● INSTRUCTIONS TO FOLLOW: Beginning with the line that holds "U109 pin IN-: CN103/1 -> 5V" in the data below, give again every line through the one that holds "D5: LED blue", exactly as written.

● SOURCE DATA:
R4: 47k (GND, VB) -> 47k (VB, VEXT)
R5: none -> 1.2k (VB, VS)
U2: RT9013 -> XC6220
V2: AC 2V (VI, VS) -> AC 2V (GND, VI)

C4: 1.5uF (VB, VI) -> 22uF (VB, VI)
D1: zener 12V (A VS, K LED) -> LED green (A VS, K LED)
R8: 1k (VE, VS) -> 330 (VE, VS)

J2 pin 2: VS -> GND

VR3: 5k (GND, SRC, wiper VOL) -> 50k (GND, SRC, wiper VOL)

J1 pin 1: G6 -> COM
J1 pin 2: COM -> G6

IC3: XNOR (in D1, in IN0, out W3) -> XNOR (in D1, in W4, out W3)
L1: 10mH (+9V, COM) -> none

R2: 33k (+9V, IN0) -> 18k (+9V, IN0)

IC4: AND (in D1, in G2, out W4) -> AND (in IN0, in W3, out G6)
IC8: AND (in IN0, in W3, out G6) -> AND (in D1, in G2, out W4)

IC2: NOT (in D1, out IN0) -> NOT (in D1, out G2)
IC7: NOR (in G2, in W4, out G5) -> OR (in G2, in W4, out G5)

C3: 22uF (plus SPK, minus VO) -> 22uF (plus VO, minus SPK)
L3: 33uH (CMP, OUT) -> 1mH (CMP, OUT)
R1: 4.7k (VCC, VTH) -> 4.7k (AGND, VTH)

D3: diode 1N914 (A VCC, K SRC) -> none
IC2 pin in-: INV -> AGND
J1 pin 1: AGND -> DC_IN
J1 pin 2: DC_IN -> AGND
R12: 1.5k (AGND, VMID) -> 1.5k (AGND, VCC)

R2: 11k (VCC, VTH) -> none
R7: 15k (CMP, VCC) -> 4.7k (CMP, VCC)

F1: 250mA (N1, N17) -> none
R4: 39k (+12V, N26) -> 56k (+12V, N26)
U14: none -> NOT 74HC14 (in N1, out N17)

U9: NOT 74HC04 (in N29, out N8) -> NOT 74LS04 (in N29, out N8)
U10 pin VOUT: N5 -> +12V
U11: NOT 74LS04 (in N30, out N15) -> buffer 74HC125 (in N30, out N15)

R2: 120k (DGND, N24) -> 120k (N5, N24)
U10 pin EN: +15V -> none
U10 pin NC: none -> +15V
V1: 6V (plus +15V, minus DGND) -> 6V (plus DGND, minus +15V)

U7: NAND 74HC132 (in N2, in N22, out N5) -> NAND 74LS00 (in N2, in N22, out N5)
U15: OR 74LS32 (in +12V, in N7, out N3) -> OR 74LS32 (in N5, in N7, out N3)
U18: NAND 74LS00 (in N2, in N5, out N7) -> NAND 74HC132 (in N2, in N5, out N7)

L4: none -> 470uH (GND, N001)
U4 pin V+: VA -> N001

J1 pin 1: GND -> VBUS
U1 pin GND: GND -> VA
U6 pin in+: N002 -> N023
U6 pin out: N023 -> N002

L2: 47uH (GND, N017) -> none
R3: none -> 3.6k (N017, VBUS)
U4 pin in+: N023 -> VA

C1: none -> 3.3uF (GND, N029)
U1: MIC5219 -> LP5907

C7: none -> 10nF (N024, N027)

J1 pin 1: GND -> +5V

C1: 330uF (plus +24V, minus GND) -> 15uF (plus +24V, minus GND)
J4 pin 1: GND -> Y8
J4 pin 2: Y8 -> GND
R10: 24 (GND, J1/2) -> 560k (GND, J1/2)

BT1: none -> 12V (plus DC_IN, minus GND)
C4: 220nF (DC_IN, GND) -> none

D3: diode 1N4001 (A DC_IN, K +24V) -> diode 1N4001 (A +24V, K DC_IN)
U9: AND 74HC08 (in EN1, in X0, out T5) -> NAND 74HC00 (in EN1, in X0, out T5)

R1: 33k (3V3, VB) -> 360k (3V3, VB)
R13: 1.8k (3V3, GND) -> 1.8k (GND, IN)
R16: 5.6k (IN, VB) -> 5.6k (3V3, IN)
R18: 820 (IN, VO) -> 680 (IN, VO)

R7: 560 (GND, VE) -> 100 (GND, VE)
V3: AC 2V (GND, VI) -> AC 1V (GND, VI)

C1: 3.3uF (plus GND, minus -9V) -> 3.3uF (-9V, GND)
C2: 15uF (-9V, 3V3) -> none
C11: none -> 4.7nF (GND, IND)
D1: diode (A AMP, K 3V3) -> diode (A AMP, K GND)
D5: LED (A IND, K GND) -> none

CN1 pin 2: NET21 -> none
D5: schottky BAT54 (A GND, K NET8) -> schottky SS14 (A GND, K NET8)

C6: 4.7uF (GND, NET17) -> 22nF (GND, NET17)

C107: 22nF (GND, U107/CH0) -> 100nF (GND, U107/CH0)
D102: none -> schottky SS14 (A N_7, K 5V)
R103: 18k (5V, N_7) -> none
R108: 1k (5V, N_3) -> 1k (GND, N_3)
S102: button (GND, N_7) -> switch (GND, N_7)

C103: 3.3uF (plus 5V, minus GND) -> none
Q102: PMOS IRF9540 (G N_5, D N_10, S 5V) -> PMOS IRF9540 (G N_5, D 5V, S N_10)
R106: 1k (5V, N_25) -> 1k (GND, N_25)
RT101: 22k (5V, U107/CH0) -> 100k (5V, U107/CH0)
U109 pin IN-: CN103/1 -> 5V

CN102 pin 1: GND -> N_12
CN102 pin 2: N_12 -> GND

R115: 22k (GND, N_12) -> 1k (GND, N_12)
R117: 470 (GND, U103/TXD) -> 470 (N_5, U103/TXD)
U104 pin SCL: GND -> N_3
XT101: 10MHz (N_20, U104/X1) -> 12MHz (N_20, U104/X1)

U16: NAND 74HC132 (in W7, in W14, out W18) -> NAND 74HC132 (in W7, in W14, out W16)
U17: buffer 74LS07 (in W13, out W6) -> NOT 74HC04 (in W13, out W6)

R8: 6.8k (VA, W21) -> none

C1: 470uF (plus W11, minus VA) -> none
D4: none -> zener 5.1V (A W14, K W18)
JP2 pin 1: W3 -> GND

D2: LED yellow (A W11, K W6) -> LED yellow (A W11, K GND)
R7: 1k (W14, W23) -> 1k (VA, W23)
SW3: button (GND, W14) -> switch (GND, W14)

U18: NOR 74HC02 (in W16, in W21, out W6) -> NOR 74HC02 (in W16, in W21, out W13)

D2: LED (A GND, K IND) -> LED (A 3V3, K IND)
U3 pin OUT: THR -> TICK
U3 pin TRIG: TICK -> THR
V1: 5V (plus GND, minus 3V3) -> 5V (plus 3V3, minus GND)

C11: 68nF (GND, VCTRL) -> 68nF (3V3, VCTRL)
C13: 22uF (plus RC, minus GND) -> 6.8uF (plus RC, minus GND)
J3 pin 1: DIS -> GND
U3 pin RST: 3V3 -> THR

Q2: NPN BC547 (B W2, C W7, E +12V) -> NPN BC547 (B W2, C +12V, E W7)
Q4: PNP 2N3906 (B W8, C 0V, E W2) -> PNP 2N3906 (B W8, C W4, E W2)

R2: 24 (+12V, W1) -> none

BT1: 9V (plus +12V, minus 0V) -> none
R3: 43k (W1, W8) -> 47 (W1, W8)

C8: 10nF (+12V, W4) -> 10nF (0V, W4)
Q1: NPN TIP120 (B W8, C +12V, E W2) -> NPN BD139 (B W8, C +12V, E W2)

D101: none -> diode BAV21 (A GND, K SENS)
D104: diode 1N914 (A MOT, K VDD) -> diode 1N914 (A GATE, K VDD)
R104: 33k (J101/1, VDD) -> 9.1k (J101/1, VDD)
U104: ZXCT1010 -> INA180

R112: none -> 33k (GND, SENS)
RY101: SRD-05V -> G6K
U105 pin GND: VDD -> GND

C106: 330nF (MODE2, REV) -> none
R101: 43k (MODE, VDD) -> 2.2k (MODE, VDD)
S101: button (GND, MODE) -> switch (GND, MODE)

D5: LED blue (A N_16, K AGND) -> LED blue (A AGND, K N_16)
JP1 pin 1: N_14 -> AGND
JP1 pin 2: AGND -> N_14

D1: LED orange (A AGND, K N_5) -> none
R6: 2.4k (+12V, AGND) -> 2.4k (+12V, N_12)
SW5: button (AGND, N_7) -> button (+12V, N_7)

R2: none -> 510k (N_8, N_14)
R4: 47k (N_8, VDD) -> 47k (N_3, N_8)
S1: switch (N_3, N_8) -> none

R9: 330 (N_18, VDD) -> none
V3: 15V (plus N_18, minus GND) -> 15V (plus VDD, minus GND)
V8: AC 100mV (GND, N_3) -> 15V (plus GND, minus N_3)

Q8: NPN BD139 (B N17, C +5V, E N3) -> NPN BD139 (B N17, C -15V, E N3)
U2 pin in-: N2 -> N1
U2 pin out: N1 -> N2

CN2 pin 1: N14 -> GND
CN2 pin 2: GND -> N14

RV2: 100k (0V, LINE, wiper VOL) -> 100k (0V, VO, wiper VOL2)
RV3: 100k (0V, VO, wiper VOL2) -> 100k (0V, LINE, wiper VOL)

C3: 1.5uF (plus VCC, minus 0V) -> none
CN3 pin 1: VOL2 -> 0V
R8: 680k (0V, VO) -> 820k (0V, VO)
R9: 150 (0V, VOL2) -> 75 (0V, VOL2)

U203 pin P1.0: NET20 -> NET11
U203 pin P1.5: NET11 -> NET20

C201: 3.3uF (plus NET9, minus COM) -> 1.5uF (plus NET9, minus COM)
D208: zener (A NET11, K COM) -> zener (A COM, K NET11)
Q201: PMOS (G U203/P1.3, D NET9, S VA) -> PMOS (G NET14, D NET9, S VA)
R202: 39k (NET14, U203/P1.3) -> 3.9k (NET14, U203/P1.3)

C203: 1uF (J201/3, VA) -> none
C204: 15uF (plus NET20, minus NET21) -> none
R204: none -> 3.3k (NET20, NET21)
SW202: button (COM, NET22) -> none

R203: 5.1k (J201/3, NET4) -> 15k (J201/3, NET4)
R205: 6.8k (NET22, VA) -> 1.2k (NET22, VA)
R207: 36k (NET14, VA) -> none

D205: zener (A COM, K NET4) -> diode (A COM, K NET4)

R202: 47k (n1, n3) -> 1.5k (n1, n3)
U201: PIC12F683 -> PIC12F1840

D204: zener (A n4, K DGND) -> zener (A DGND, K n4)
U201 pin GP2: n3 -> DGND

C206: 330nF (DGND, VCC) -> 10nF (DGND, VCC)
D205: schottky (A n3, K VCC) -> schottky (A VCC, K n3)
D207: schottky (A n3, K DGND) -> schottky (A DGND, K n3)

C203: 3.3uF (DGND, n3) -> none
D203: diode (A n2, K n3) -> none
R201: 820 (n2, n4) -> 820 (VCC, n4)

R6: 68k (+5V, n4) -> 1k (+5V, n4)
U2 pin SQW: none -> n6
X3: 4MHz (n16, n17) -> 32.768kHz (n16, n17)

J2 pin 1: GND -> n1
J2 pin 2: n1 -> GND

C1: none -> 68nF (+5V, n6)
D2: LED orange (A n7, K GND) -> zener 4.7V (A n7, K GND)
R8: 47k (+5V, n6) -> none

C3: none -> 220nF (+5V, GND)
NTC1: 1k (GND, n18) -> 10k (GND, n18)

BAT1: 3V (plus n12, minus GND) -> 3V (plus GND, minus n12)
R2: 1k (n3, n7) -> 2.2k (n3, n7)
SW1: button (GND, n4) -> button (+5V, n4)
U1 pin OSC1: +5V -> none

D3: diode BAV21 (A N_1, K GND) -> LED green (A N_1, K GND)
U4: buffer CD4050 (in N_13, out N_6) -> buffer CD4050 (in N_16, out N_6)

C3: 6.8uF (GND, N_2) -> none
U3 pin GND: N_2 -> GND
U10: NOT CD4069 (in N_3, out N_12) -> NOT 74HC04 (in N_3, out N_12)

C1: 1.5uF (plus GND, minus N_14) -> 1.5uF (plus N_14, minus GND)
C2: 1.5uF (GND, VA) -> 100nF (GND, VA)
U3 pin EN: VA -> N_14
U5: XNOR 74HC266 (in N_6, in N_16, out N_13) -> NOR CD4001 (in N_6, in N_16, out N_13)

● WRITTEN ANSWER:
U109 pin IN-: CN103/1 -> 5V

CN102 pin 1: GND -> N_12
CN102 pin 2: N_12 -> GND

R115: 22k (GND, N_12) -> 1k (GND, N_12)
R117: 470 (GND, U103/TXD) -> 470 (N_5, U103/TXD)
U104 pin SCL: GND -> N_3
XT101: 10MHz (N_20, U104/X1) -> 12MHz (N_20, U104/X1)

U16: NAND 74HC132 (in W7, in W14, out W18) -> NAND 74HC132 (in W7, in W14, out W16)
U17: buffer 74LS07 (in W13, out W6) -> NOT 74HC04 (in W13, out W6)

R8: 6.8k (VA, W21) -> none

C1: 470uF (plus W11, minus VA) -> none
D4: none -> zener 5.1V (A W14, K W18)
JP2 pin 1: W3 -> GND

D2: LED yellow (A W11, K W6) -> LED yellow (A W11, K GND)
R7: 1k (W14, W23) -> 1k (VA, W23)
SW3: button (GND, W14) -> switch (GND, W14)

U18: NOR 74HC02 (in W16, in W21, out W6) -> NOR 74HC02 (in W16, in W21, out W13)

D2: LED (A GND, K IND) -> LED (A 3V3, K IND)
U3 pin OUT: THR -> TICK
U3 pin TRIG: TICK -> THR
V1: 5V (plus GND, minus 3V3) -> 5V (plus 3V3, minus GND)

C11: 68nF (GND, VCTRL) -> 68nF (3V3, VCTRL)
C13: 22uF (plus RC, minus GND) -> 6.8uF (plus RC, minus GND)
J3 pin 1: DIS -> GND
U3 pin RST: 3V3 -> THR

Q2: NPN BC547 (B W2, C W7, E +12V) -> NPN BC547 (B W2, C +12V, E W7)
Q4: PNP 2N3906 (B W8, C 0V, E W2) -> PNP 2N3906 (B W8, C W4, E W2)

R2: 24 (+12V, W1) -> none

BT1: 9V (plus +12V, minus 0V) -> none
R3: 43k (W1, W8) -> 47 (W1, W8)

C8: 10nF (+12V, W4) -> 10nF (0V, W4)
Q1: NPN TIP120 (B W8, C +12V, E W2) -> NPN BD139 (B W8, C +12V, E W2)

D101: none -> diode BAV21 (A GND, K SENS)
D104: diode 1N914 (A MOT, K VDD) -> diode 1N914 (A GATE, K VDD)
R104: 33k (J101/1, VDD) -> 9.1k (J101/1, VDD)
U104: ZXCT1010 -> INA180

R112: none -> 33k (GND, SENS)
RY101: SRD-05V -> G6K
U105 pin GND: VDD -> GND

C106: 330nF (MODE2, REV) -> none
R101: 43k (MODE, VDD) -> 2.2k (MODE, VDD)
S101: button (GND, MODE) -> switch (GND, MODE)

D5: LED blue (A N_16, K AGND) -> LED blue (A AGND, K N_16)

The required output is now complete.